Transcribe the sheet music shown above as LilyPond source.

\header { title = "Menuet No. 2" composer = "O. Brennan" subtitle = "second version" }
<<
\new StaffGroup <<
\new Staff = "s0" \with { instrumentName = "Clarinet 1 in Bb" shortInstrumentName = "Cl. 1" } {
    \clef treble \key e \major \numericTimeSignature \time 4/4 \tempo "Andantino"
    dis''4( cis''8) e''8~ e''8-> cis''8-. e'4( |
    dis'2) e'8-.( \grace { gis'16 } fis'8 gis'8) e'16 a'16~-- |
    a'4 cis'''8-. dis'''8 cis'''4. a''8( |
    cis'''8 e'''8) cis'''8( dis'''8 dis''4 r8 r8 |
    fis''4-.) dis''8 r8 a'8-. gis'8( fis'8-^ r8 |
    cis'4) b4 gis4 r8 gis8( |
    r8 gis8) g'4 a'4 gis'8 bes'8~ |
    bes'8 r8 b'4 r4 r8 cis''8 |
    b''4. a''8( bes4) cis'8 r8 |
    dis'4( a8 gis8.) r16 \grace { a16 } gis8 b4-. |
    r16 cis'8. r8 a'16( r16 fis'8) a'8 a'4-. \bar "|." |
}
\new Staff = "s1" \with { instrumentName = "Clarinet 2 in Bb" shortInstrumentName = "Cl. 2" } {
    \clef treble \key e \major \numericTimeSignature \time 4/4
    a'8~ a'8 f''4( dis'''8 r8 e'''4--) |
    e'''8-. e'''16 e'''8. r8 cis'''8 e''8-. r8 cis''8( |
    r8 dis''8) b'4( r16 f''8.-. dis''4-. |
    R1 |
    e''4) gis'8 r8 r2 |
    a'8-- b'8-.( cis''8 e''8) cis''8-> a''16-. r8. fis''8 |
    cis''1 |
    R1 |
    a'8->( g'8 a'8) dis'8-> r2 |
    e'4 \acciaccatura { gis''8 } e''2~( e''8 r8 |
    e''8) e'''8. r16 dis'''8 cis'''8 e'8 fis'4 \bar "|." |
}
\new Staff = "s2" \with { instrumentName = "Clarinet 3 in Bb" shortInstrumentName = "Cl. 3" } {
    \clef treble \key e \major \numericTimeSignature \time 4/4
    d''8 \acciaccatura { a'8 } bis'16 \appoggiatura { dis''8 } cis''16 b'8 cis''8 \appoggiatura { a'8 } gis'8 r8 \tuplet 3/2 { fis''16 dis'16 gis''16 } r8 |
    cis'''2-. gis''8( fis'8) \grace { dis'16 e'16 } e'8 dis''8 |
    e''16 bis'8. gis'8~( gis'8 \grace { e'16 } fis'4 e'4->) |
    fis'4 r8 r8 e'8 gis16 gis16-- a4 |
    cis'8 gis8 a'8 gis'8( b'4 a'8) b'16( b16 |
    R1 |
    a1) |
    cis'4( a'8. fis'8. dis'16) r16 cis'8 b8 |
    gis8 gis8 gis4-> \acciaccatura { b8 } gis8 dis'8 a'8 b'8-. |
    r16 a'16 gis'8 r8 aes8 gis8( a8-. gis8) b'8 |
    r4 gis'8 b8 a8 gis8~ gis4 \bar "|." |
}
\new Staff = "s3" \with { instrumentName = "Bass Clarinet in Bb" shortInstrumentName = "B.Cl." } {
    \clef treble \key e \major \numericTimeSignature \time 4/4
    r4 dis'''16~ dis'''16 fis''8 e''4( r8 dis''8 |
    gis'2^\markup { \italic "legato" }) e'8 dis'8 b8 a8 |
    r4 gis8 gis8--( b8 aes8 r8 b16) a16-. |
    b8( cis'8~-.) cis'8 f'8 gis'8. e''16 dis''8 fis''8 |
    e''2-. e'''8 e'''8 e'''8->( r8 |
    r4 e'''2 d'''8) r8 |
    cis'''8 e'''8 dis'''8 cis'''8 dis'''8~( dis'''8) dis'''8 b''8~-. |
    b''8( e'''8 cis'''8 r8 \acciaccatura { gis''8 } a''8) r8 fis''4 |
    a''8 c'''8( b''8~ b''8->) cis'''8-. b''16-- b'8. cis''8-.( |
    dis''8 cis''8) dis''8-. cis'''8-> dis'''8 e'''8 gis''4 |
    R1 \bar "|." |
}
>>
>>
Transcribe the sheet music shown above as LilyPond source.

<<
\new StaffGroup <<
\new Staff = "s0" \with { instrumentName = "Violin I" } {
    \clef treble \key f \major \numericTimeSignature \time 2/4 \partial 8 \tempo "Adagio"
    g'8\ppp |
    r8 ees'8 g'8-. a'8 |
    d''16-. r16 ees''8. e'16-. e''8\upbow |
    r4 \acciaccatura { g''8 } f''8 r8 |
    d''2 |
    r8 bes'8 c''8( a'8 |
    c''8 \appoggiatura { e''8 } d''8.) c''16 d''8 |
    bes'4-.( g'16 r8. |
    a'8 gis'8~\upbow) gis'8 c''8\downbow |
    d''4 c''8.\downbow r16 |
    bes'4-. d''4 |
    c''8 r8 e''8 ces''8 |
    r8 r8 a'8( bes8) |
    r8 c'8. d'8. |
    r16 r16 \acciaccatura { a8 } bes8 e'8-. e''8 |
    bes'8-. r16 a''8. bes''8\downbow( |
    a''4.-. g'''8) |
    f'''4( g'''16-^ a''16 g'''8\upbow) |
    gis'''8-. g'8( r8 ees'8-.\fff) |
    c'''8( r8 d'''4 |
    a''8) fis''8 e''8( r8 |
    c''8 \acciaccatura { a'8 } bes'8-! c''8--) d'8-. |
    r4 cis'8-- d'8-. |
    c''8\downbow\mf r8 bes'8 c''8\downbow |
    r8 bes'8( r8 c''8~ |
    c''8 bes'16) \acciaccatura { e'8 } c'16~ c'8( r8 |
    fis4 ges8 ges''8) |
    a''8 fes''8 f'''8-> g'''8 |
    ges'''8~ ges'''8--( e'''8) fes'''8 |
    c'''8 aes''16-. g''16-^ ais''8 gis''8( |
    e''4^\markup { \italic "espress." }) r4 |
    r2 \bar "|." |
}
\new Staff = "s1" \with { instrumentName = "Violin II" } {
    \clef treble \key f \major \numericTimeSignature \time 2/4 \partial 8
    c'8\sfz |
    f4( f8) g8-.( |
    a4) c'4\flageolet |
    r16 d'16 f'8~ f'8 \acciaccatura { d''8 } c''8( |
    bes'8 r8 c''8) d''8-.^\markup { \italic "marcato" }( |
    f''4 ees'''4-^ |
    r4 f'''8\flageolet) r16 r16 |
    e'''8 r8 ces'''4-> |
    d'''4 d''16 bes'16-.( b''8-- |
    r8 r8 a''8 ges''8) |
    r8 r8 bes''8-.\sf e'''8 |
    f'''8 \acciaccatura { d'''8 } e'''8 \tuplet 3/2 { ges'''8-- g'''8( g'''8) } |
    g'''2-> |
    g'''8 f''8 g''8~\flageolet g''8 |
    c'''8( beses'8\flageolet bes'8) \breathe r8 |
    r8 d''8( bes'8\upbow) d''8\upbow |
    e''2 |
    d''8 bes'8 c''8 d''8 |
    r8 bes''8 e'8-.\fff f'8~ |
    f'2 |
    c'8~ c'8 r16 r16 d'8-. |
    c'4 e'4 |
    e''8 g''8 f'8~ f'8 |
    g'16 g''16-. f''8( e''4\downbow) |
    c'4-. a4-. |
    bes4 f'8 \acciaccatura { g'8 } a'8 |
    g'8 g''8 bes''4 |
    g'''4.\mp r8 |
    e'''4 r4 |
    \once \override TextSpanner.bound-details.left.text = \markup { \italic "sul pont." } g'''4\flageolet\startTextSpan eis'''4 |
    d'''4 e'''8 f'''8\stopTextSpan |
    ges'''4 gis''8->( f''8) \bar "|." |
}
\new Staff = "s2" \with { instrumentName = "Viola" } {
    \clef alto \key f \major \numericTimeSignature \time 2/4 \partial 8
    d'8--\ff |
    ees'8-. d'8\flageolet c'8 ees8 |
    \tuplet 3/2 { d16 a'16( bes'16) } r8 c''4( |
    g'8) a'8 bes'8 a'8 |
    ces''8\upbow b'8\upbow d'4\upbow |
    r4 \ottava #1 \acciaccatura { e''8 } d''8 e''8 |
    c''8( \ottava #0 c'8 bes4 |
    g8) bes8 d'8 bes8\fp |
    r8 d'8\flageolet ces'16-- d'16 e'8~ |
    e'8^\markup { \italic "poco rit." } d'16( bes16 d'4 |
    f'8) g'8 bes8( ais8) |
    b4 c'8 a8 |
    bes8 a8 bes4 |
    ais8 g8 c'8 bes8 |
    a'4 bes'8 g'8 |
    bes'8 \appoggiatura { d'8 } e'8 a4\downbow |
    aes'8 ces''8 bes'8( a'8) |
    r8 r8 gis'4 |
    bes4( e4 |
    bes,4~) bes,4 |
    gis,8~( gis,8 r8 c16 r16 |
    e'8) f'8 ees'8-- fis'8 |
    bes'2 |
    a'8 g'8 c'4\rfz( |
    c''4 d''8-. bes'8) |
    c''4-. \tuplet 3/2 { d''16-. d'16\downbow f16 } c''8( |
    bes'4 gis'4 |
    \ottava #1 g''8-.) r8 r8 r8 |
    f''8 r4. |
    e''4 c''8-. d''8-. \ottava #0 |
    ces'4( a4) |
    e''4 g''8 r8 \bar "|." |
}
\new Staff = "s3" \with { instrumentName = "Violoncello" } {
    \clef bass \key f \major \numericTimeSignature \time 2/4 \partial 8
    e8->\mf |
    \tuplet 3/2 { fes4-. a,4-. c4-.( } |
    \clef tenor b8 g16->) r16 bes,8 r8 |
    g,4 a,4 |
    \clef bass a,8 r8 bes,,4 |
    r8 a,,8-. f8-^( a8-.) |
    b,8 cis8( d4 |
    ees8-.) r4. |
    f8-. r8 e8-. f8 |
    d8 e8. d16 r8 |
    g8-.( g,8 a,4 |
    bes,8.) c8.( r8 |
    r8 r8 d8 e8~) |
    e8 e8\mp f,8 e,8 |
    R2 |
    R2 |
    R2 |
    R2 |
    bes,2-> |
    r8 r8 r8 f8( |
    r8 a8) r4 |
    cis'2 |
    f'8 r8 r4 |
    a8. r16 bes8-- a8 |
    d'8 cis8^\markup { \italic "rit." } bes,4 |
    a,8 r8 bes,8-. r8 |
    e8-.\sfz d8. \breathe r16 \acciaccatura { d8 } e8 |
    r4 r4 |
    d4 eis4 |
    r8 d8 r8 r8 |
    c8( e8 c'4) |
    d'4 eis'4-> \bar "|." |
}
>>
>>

━━━━━━━━━━━━━━━━━━━━

Locate every line in the rows above that contains the string "flageolet", treating uppercase and lowercase as distinct, and copy each such line.

    a4) c'4\flageolet |
    r4 f'''8\flageolet) r16 r16 |
    g'''8 f''8 g''8~\flageolet g''8 |
    c'''8( beses'8\flageolet bes'8) \breathe r8 |
    \once \override TextSpanner.bound-details.left.text = \markup { \italic "sul pont." } g'''4\flageolet\startTextSpan eis'''4 |
    ees'8-. d'8\flageolet c'8 ees8 |
    r8 d'8\flageolet ces'16-- d'16 e'8~ |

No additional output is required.